RECORD EXCERPTS:
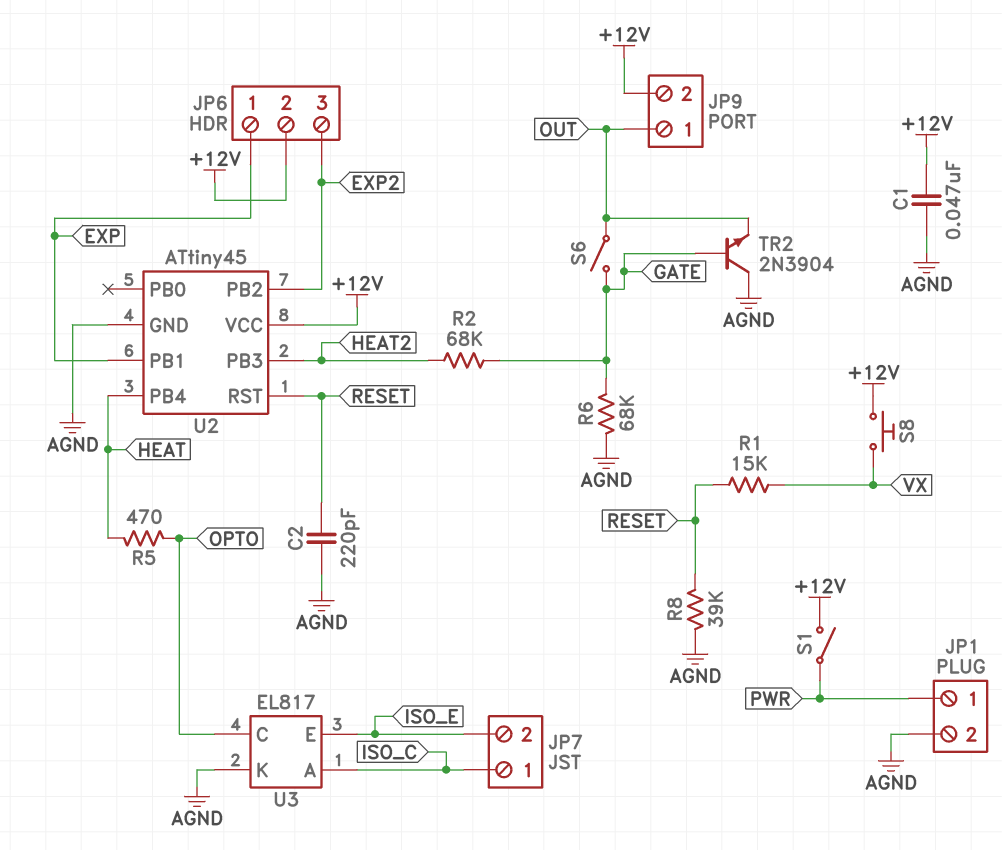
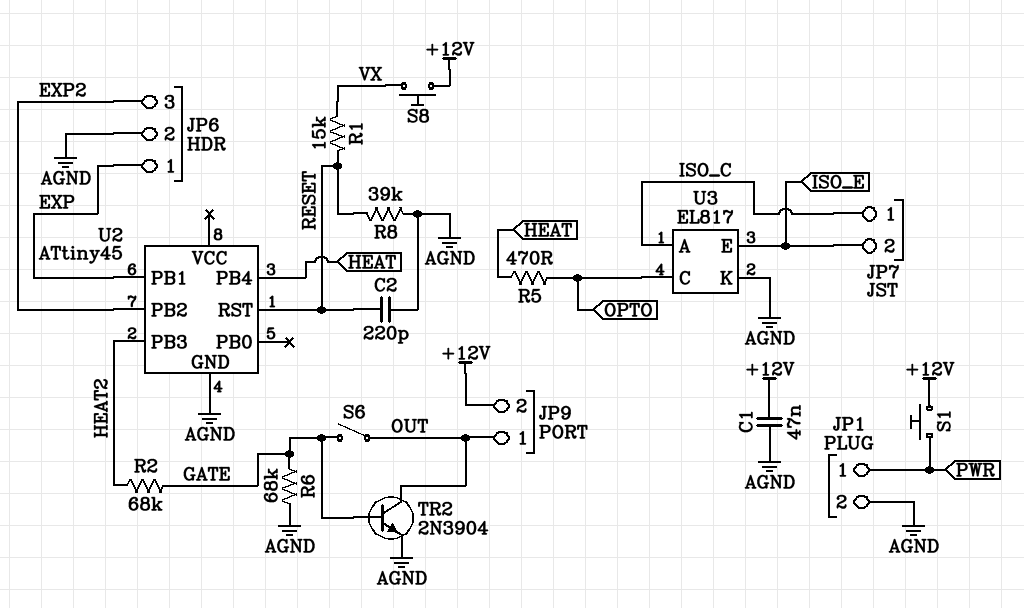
JP6 pin 2: +12V -> AGND
S1: switch (+12V, PWR) -> button (+12V, PWR)
TR2: NPN 2N3904 (B GATE, C AGND, E OUT) -> NPN 2N3904 (B GATE, C OUT, E AGND)
U2 pin VCC: +12V -> none

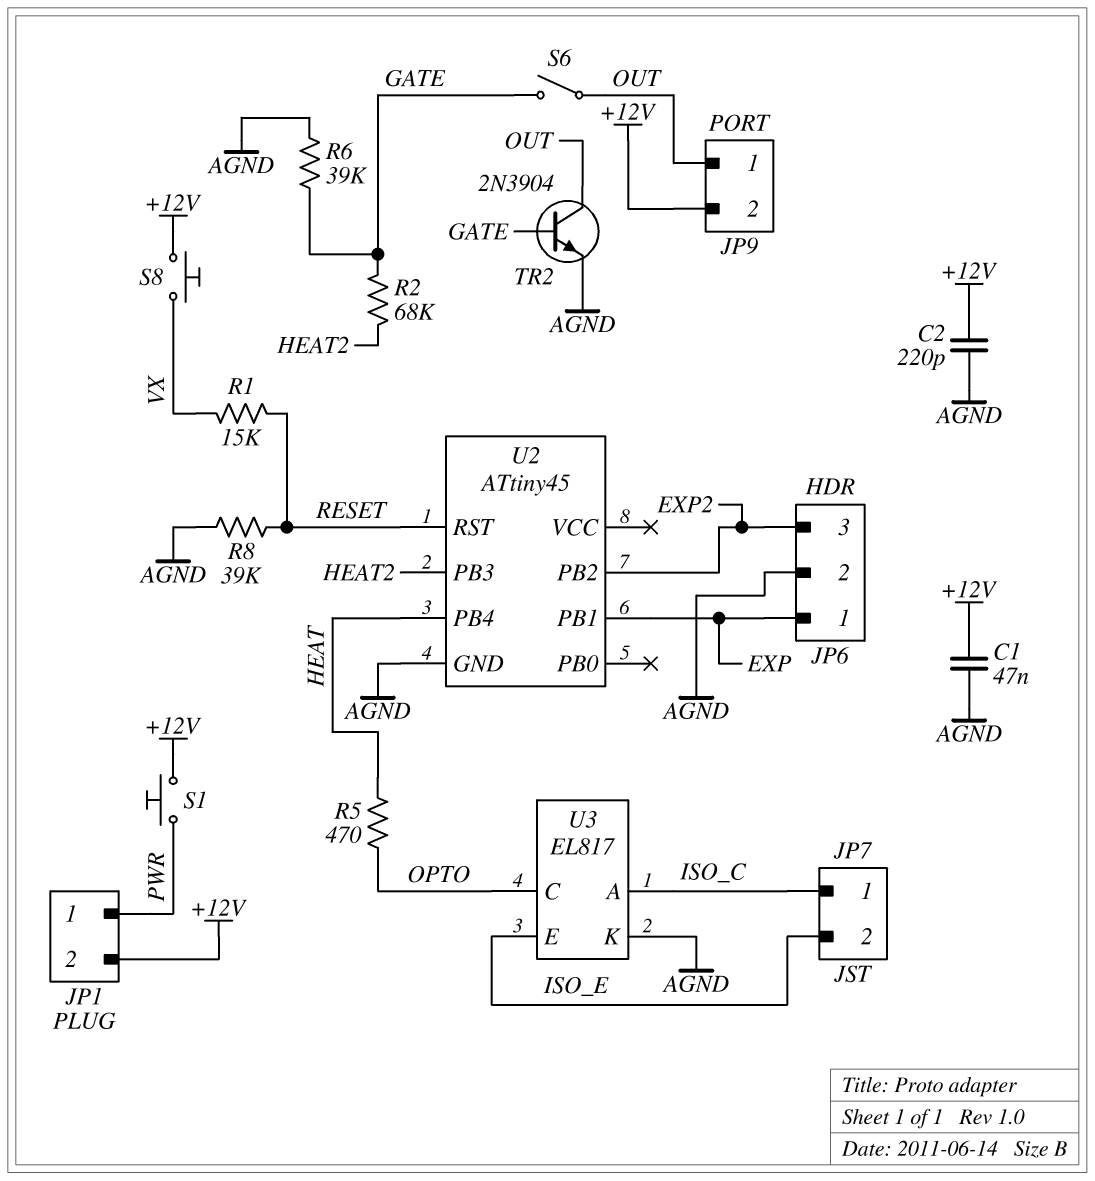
C2: 220pF (AGND, RESET) -> 220pF (+12V, AGND)
JP1 pin 2: AGND -> +12V
R6: 68k (AGND, GATE) -> 39k (AGND, GATE)

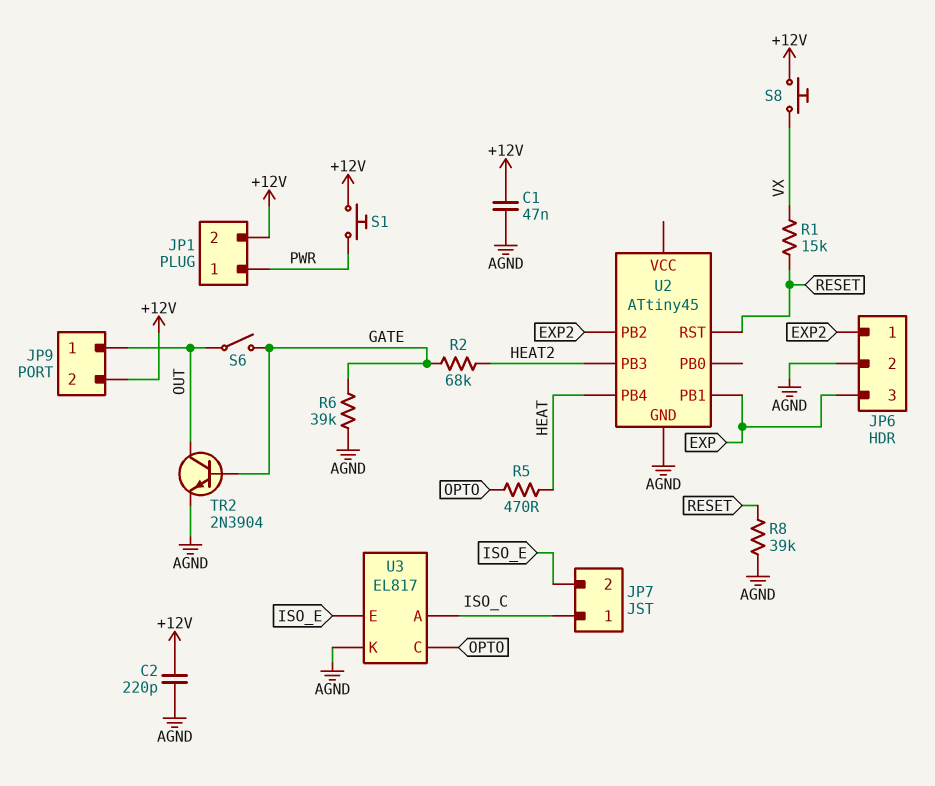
JP6 pin 1: EXP -> EXP2
JP6 pin 3: EXP2 -> EXP

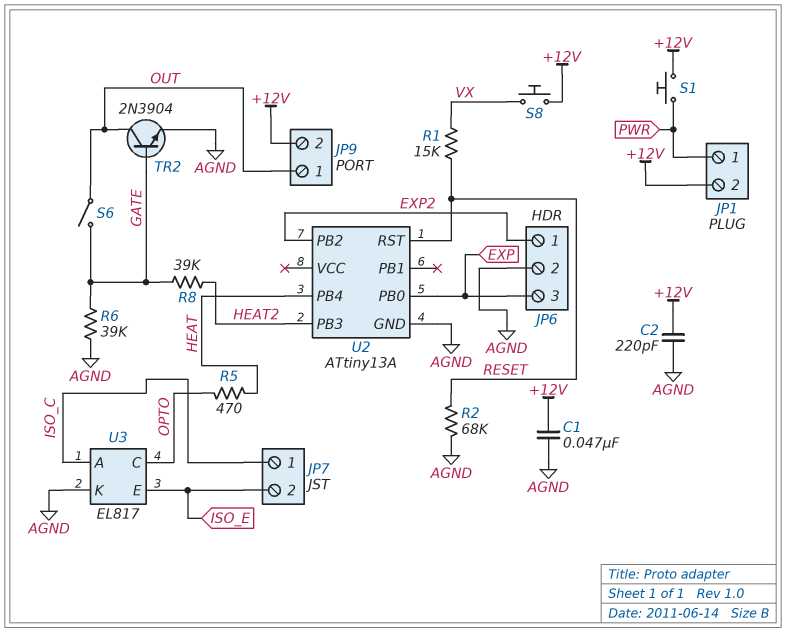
R2: 68k (GATE, HEAT2) -> 68k (AGND, RESET)
R8: 39k (AGND, RESET) -> 39k (GATE, HEAT2)
U2: ATtiny45 -> ATtiny13A
U2 pin PB0: none -> EXP
U2 pin PB1: EXP -> none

TASK TO COMPLETE: Go through the listing above and locate each line that holds the word "GATE". Copy those lines.

ANSWER SPACE:
TR2: NPN 2N3904 (B GATE, C AGND, E OUT) -> NPN 2N3904 (B GATE, C OUT, E AGND)
R6: 68k (AGND, GATE) -> 39k (AGND, GATE)
R2: 68k (GATE, HEAT2) -> 68k (AGND, RESET)
R8: 39k (AGND, RESET) -> 39k (GATE, HEAT2)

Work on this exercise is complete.